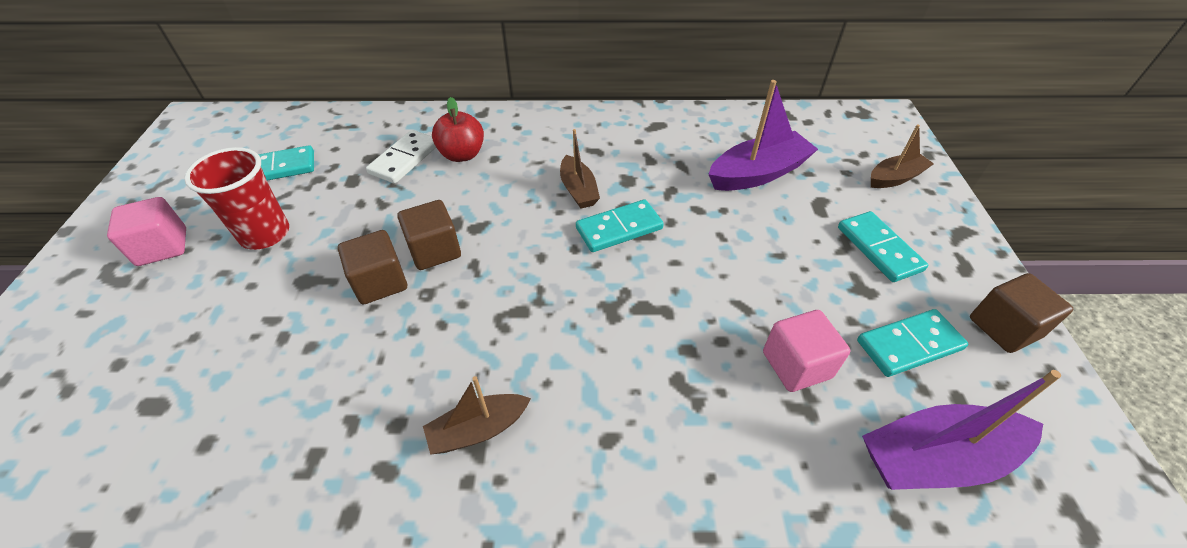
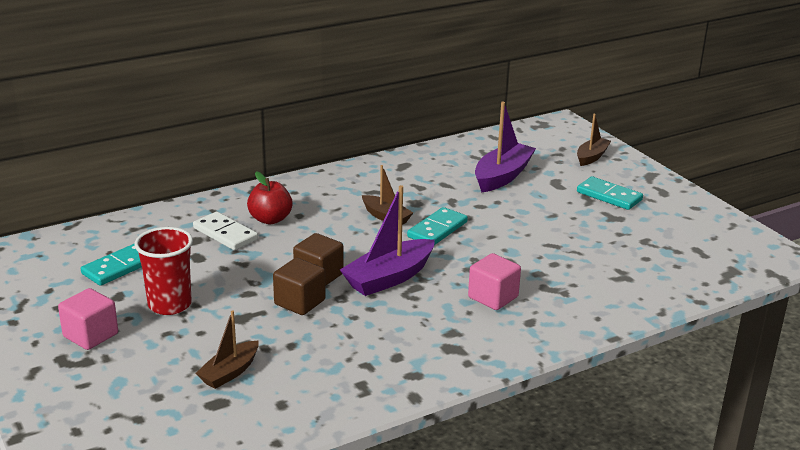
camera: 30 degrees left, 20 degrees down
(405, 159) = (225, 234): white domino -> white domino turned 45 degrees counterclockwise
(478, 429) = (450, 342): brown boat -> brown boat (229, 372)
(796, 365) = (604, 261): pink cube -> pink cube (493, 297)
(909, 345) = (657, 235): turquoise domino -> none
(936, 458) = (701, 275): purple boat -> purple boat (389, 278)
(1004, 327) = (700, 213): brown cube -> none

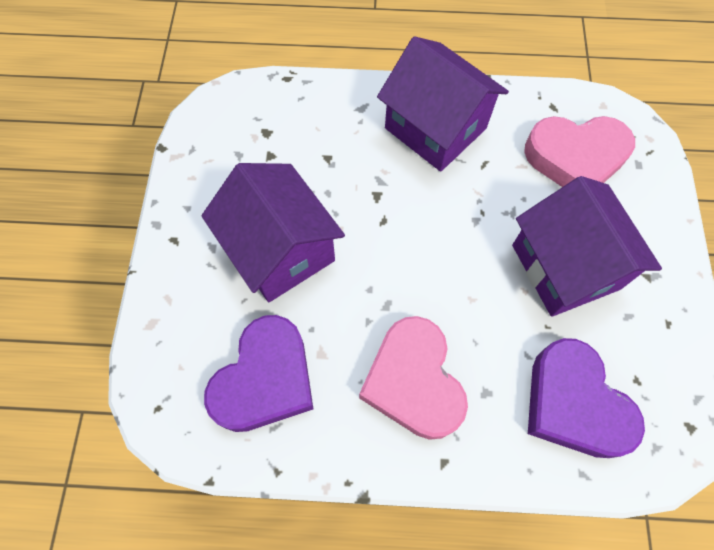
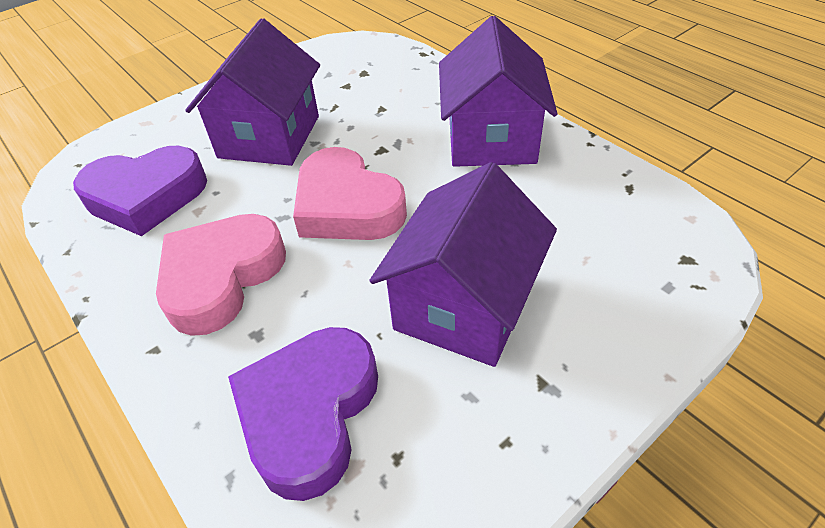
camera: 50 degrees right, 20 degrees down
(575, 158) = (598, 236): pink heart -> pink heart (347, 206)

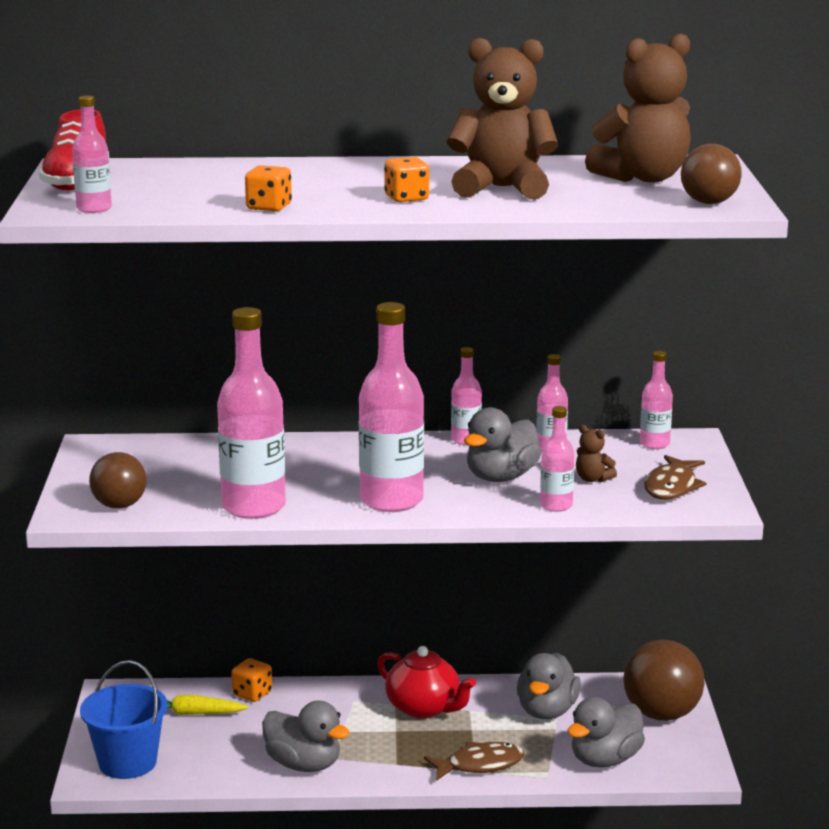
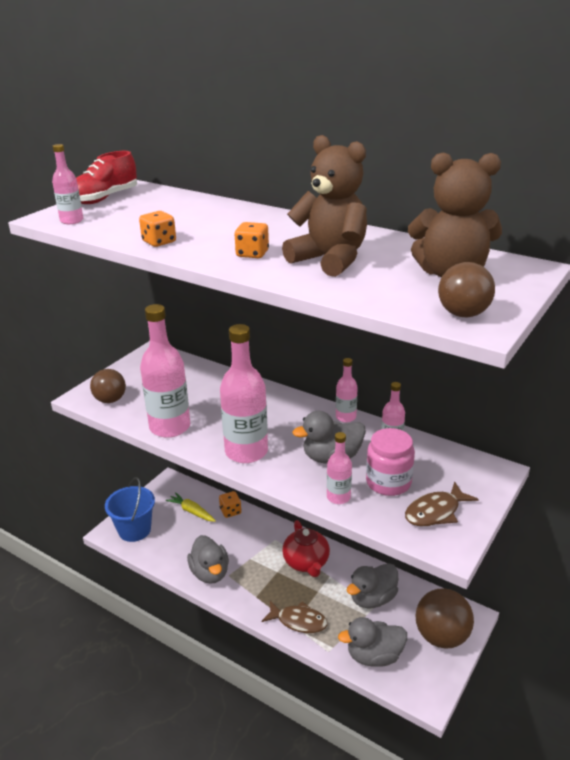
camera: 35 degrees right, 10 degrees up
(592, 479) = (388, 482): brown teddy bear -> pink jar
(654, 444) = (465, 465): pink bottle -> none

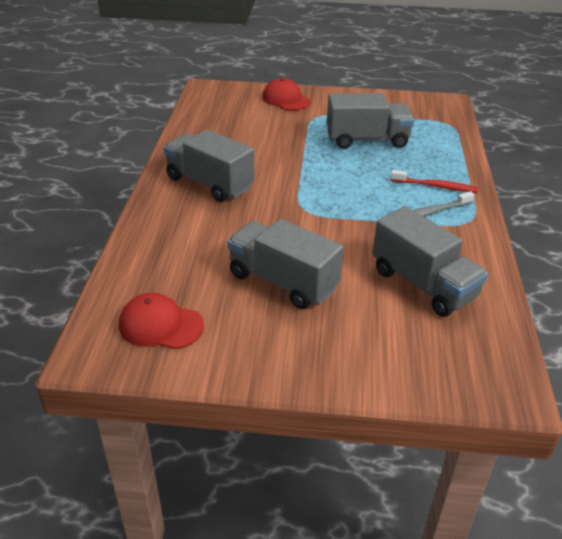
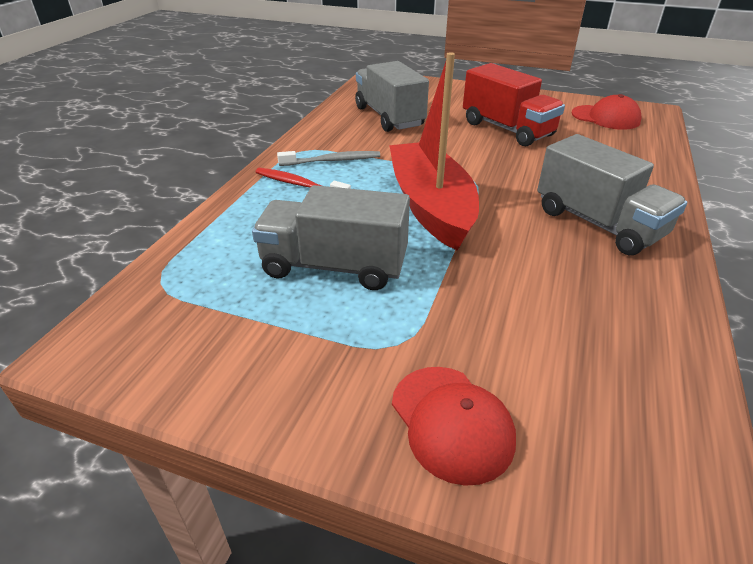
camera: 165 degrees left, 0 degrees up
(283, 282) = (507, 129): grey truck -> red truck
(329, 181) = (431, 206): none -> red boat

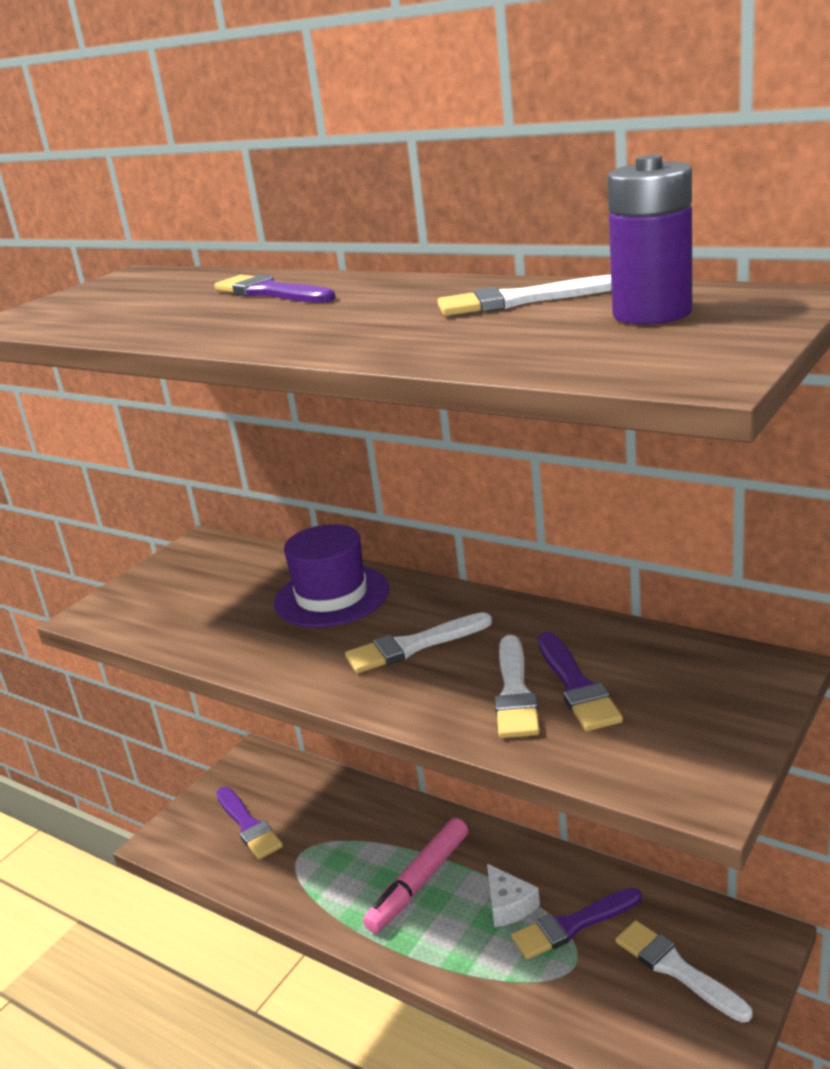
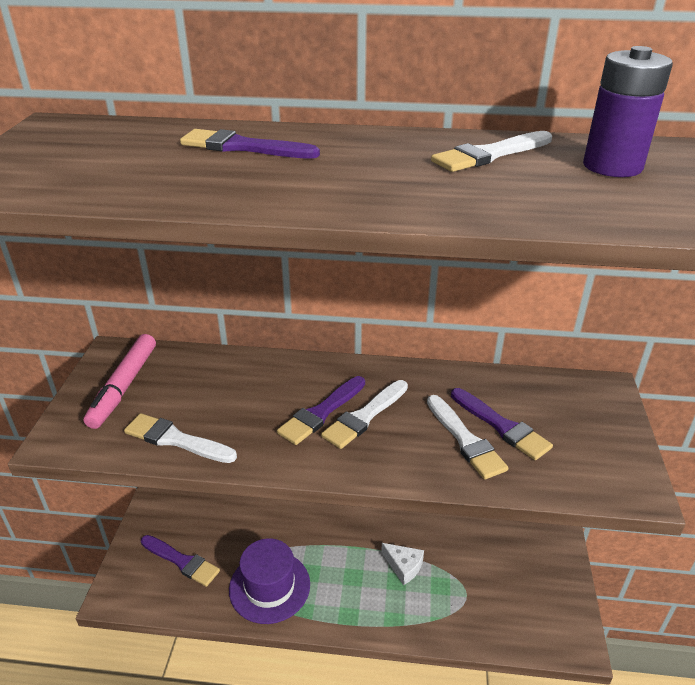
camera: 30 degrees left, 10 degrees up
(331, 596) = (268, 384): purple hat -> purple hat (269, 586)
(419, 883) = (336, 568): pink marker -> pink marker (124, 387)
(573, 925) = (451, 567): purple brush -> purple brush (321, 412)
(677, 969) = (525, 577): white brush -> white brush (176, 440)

==============================

What you have to do -
Your copy should begin at the line containing "(283, 282) = (507, 129): grey" and end at the last line of the data above, matching each line exactly and holding no pictures.

Exercise response -
(283, 282) = (507, 129): grey truck -> red truck
(329, 181) = (431, 206): none -> red boat

camera: 30 degrees left, 10 degrees up
(331, 596) = (268, 384): purple hat -> purple hat (269, 586)
(419, 883) = (336, 568): pink marker -> pink marker (124, 387)
(573, 925) = (451, 567): purple brush -> purple brush (321, 412)
(677, 969) = (525, 577): white brush -> white brush (176, 440)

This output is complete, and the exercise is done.